Start of Material for this exercise
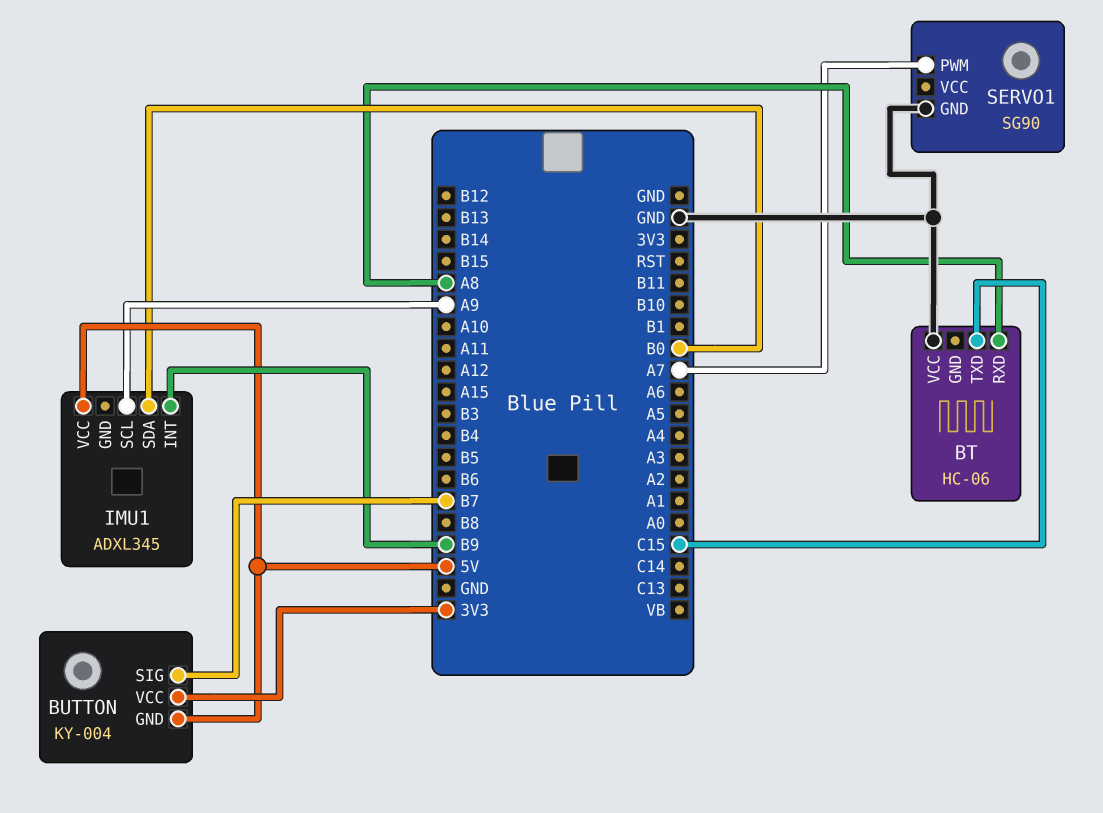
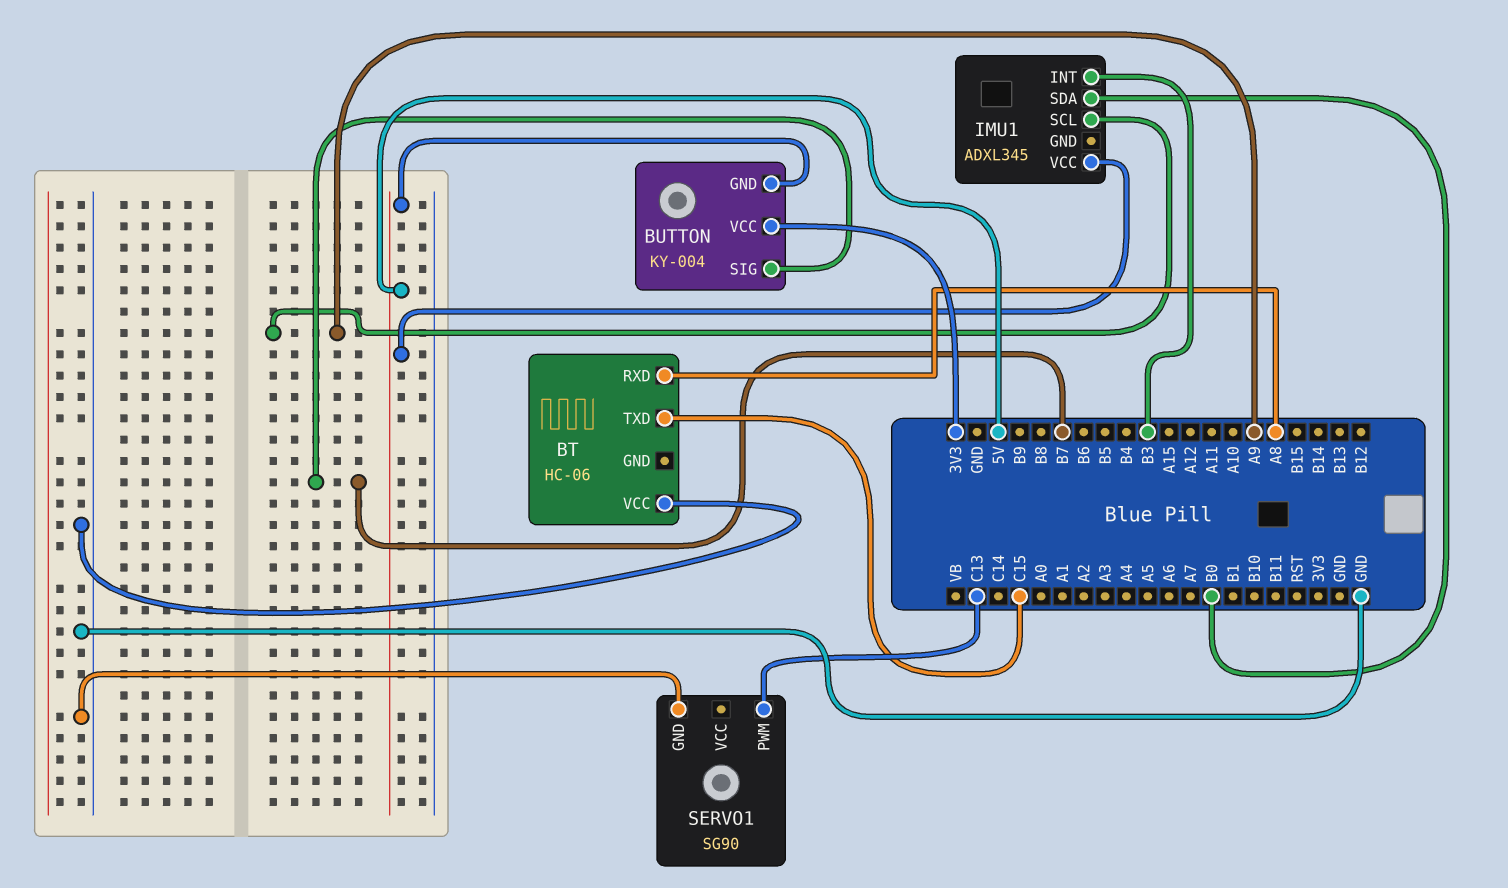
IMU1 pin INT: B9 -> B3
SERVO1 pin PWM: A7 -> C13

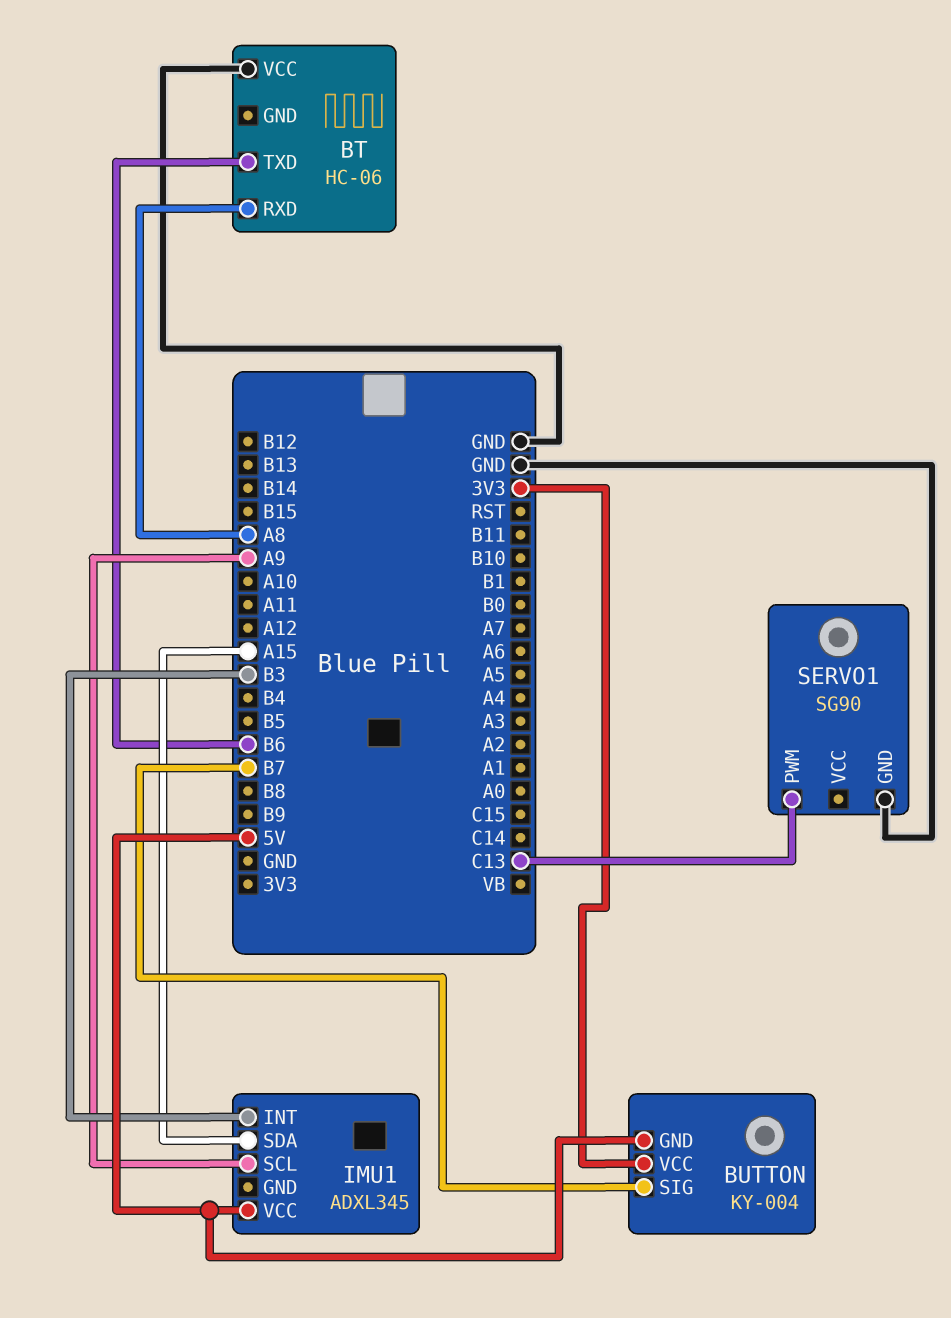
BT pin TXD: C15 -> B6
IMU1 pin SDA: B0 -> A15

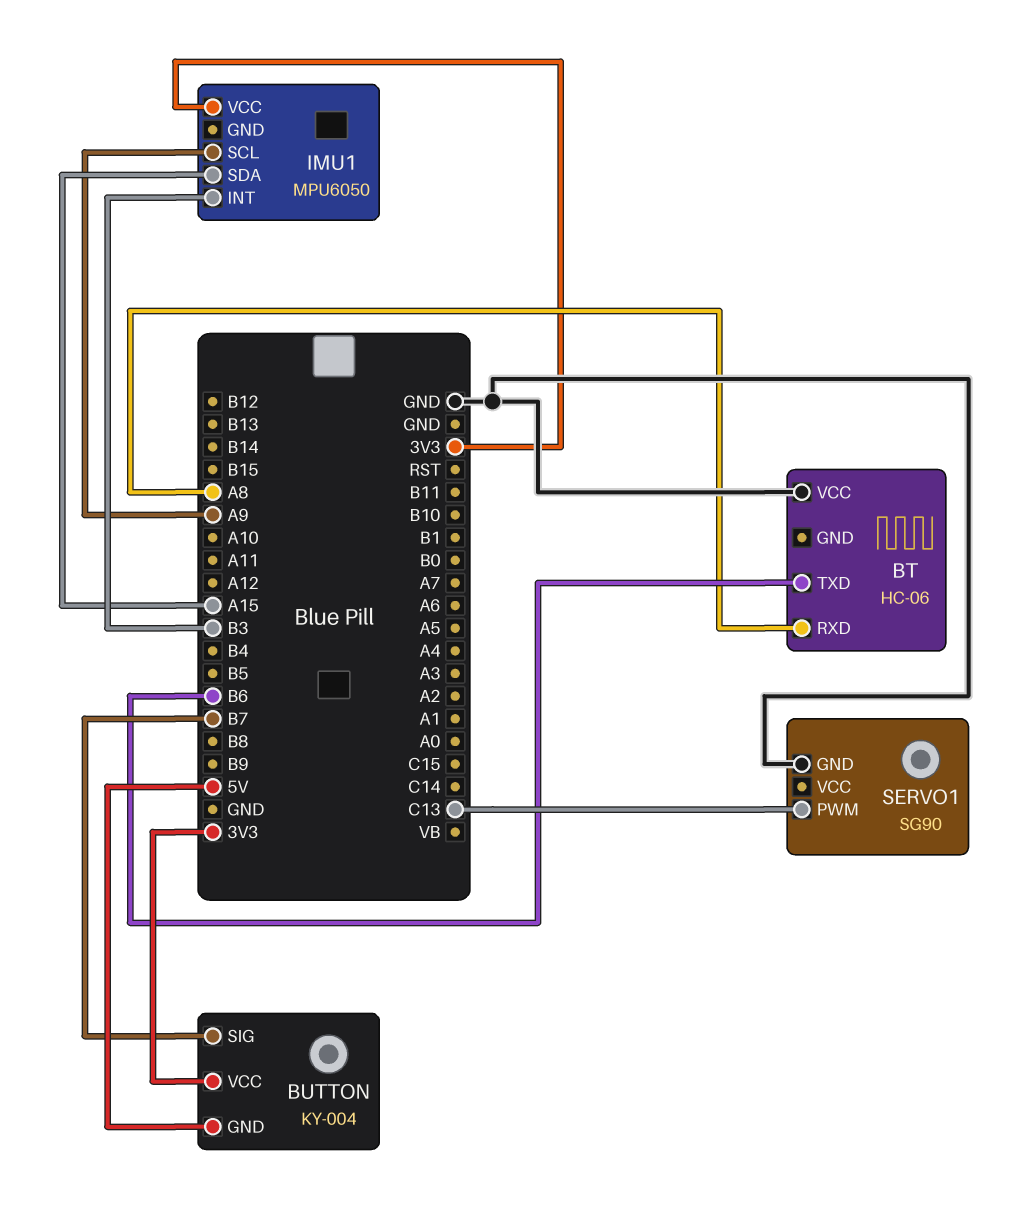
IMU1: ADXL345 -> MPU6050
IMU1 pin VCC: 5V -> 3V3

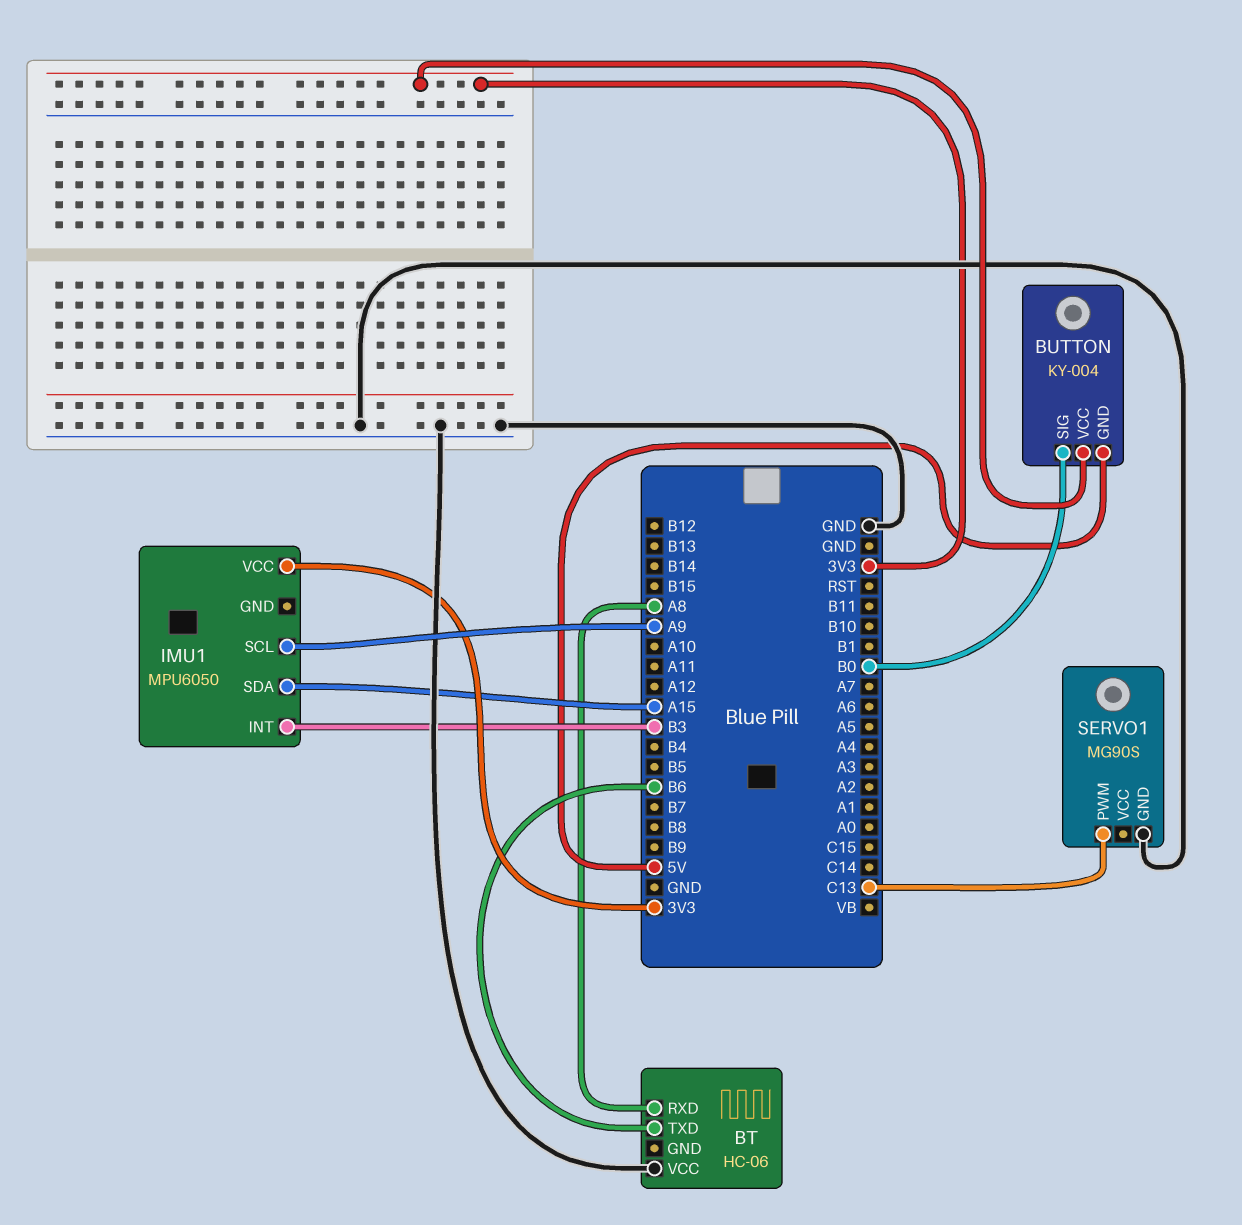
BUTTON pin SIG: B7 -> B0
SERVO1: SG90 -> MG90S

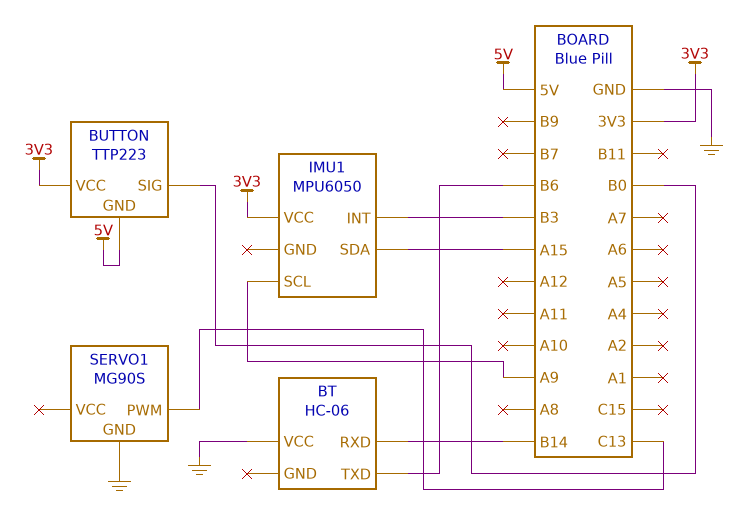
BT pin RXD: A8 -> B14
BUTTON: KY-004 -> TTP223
End of Material for this exercise
Nothing but the lines from the one containing "IMU1: ADXL345 -> MPU6050" through the last line of the material may appear in the answer, transcribed exactly and with no pictures.

IMU1: ADXL345 -> MPU6050
IMU1 pin VCC: 5V -> 3V3

BUTTON pin SIG: B7 -> B0
SERVO1: SG90 -> MG90S

BT pin RXD: A8 -> B14
BUTTON: KY-004 -> TTP223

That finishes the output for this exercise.